■ AVAILABLE RECORDS ■
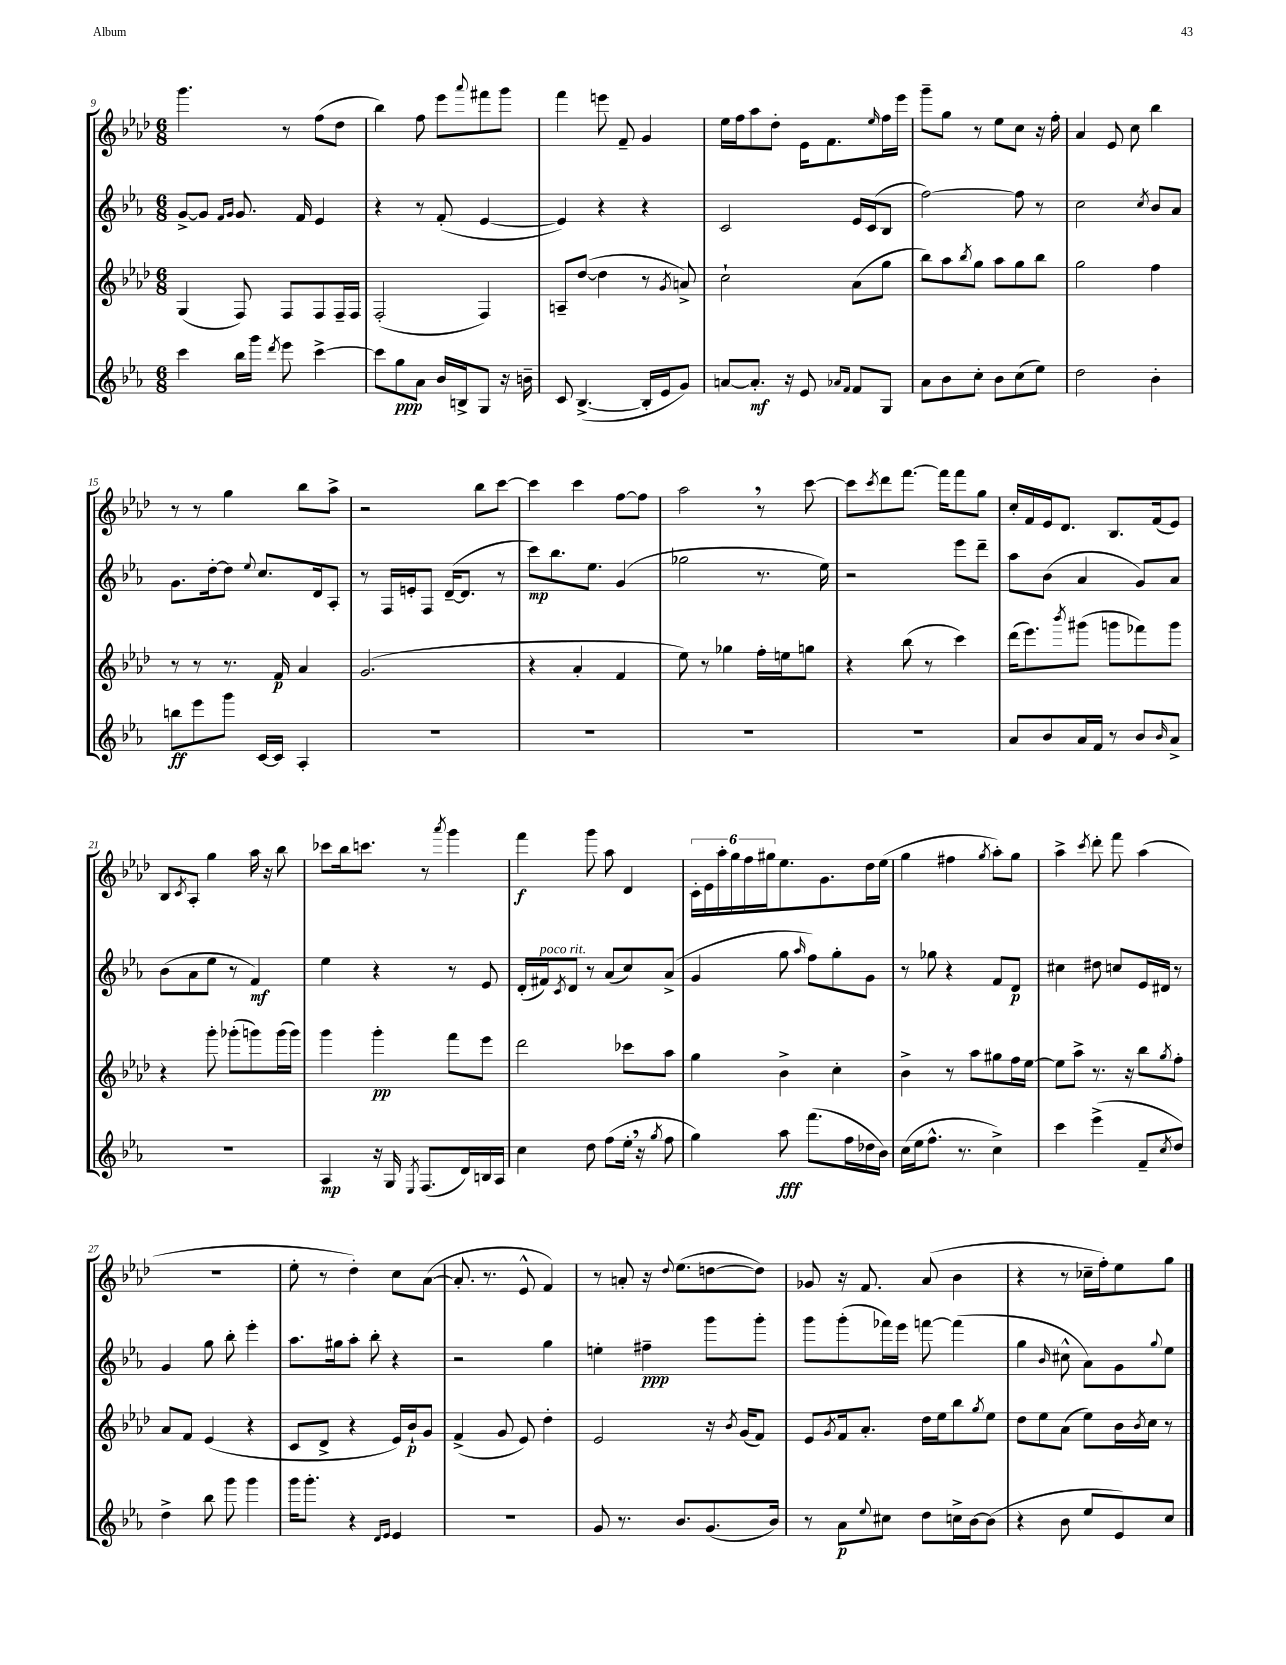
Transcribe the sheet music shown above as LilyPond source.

<<
\new StaffGroup <<
\new Staff = "s0" {
    \clef treble \key aes \major \numericTimeSignature \time 6/8
    g'''4. r8 f''8( des''8 |
    bes''4) f''8 ees'''8 \appoggiatura { aes'''8 } fis'''8 g'''8 |
    f'''4 e'''8 f'8-- g'4 |
    ees''16 f''16 aes''8 des''8-. ees'16 f'8. \grace { ees''16 } f''16 ees'''16 |
    g'''8-- g''8 r8 ees''8 c''8 r16 f''16-. |
    aes'4 ees'8 c''8 bes''4 |
    r8 r8 g''4 bes''8 aes''8-> |
    r2 bes''8 c'''8~ |
    c'''4 c'''4 f''8~ f''8 |
    aes''2 \breathe r8 c'''8~ |
    c'''8 \acciaccatura { c'''8 } des'''8 f'''8.~ f'''16 f'''8 g''8 |
    c''16-. f'16 ees'16 des'8. bes8. f'16( ees'8) |
    bes8 \acciaccatura { c'8 } aes8-. g''4 aes''16 r16 bes''8 |
    ces'''8 bes''16 c'''8. r8 \acciaccatura { aes'''8 } g'''4 |
    f'''4\f g'''8 aes''8 des'4 |
    \tuplet 6/4 { c'16-. ees'16 aes''16-. g''16 f''16 gis''16 } ees''8. g'8. des''16 ees''16( |
    g''4 fis''4 \acciaccatura { g''8 } aes''8-.) g''8 |
    aes''4-> \acciaccatura { c'''8 } des'''8-. f'''8 aes''4( |
    R2. |
    ees''8-. r8 des''4-.) c''8 aes'8~( |
    aes'8.-. r8. ees'8-^ f'4) |
    r8 a'8-. r16 \appoggiatura { des''8 } ees''8.( d''8~ d''8) |
    ges'8 r16 f'8. aes'8( bes'4 |
    r4 r8 ces''16-- f''16-.) ees''8 g''8 \bar "|." |
}
\new Staff = "s1" {
    \clef treble \key ees \major \numericTimeSignature \time 6/8
    g'8~-> g'8 \grace { f'16 g'16 } g'8. f'16 ees'4 |
    r4 r8 f'8-.( ees'4~ |
    ees'4) r4 r4 |
    c'2 ees'16 c'16( bes8 |
    f''2~) f''8 r8 |
    c''2 \acciaccatura { c''8 } bes'8 aes'8 |
    g'8. d''16~-. d''8 \appoggiatura { ees''8 } c''8. d'16 aes8-. |
    r8 f16 e'16-. f8 d'16~--( d'8. r8 |
    c'''8\mp) bes''8. ees''8. g'4( |
    ges''2 r8. ees''16) |
    r2 ees'''8 d'''8-- |
    aes''8 bes'8( aes'4 g'8) aes'8 |
    bes'8( aes'8 ees''8 r8 f'4\mf) |
    ees''4 r4 r8 ees'8 |
    d'16-.( fis'16^\markup { \italic "poco rit." }) \acciaccatura { c'8 } d'8 r8 aes'8( c''8) aes'8->( |
    g'4 g''8 \grace { aes''16 } f''8) g''8-. g'8 |
    r8 ges''8 r4 f'8 d'8\p |
    cis''4 dis''8 c''8 ees'16 dis'16 r8 |
    g'4 g''8 bes''8-. ees'''4-. |
    aes''8. gis''16 aes''8-. bes''8-. r4 |
    r2 g''4 |
    e''4-. fis''4--\ppp g'''8 g'''8-. |
    g'''8 g'''8-.( fes'''16) ees'''16 f'''8~ f'''4( |
    g''4 \grace { bes'16 } cis''8-^ aes'8) g'8 \appoggiatura { g''8 } ees''8 \bar "|." |
}
\new Staff = "s2" {
    \clef treble \key aes \major \numericTimeSignature \time 6/8
    g4( f8) f8 f8 f16-- f16 |
    f2-.( f4) |
    a8-- des''8~( des''4 r8 \acciaccatura { g'8 } a'8->) |
    c''2-! aes'8( g''8 |
    bes''8) aes''8 \acciaccatura { bes''8 } g''8 aes''8 g''8 bes''8 |
    g''2 f''4 |
    r8 r8 r8. f'16\p aes'4 |
    g'2.( |
    r4 aes'4-. f'4 |
    ees''8) r8 ges''4 f''16-. e''16 g''8 |
    r4 bes''8( r8 c'''4) |
    des'''16( ees'''8.) \acciaccatura { bes'''8 } gis'''8( g'''8 fes'''8) g'''8 |
    r4 g'''8-. ges'''8-.( g'''8) g'''16( g'''16) |
    g'''4 g'''4-.\pp f'''8 ees'''8 |
    des'''2 ces'''8 aes''8 |
    g''4 bes'4-> c''4-. |
    bes'4-> r8 aes''8 gis''8 f''16 ees''16~ |
    ees''8 aes''8-> r8. r16 bes''8 \acciaccatura { g''8 } f''8-. |
    aes'8 f'8 ees'4( r4 |
    c'8 des'8-> r4 ees'16) bes'16-!\p g'8 |
    f'4->( g'8 ees'8) des''4-. |
    ees'2 r16 \acciaccatura { bes'8 } g'16( f'8) |
    ees'8 \acciaccatura { g'8 } f'16 aes'8.-. des''16 ees''16 bes''8 \acciaccatura { g''8 } ees''8 |
    des''8 ees''8 aes'8( ees''8) bes'16 \acciaccatura { bes'8 } c''16 r8 \bar "|." |
}
\new Staff = "s3" {
    \clef treble \key ees \major \numericTimeSignature \time 6/8
    c'''4 bes''16 g'''16 \acciaccatura { d'''8 } ees'''8 c'''4~-> |
    c'''8 g''8\ppp aes'8 bes'16 b16-> g8 r16 b'16-- |
    c'8 bes4.~->( bes16-. ees'16 g'8) |
    a'8~ a'8.-.\mf r16 ees'8 \grace { aes'16 f'16 } f'8 g8 |
    aes'8 bes'8 c''8-. bes'8 c''8( ees''8) |
    d''2 bes'4-. |
    b''8\ff ees'''8 g'''8 c'16~ c'16 aes4-. |
    R2. |
    R2. |
    R2. |
    R2. |
    aes'8 bes'8 aes'16 f'16 r8 bes'8 \grace { bes'16 } aes'8-> |
    R2. |
    aes4\mp r16 g16 \acciaccatura { ees8 } f8.( d'16) b16 aes16 |
    c''4 d''8 f''8( ees''16-. \breathe r16 \acciaccatura { g''8 } f''8 |
    g''4) aes''8\fff f'''8.( f''16 des''16 bes'16) |
    c''16( ees''16 f''8.-^ r8. c''4->) |
    c'''4 ees'''4->( f'8-- \acciaccatura { c''8 } d''8) |
    d''4-> bes''8 g'''8 g'''4 |
    g'''16 g'''8.-. r4 \grace { d'16 ees'16 } ees'4 |
    R2. |
    g'8 r8. bes'8. g'8.( bes'16) |
    r8 aes'8\p \appoggiatura { ees''8 } cis''8 d''8 c''16-> bes'16~ bes'8( |
    r4 bes'8 ees''8 ees'8) c''8 \bar "|." |
}
>>
>>
\layout { \context { \Score currentBarNumber = #9 } }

■ TASK STATEMENT ■
Extract every line of the records above that contains the string "breathe".

■ THE RESPONSE ■
    aes''2 \breathe r8 c'''8~ |
    c''4 d''8 f''8( ees''16-. \breathe r16 \acciaccatura { g''8 } f''8 |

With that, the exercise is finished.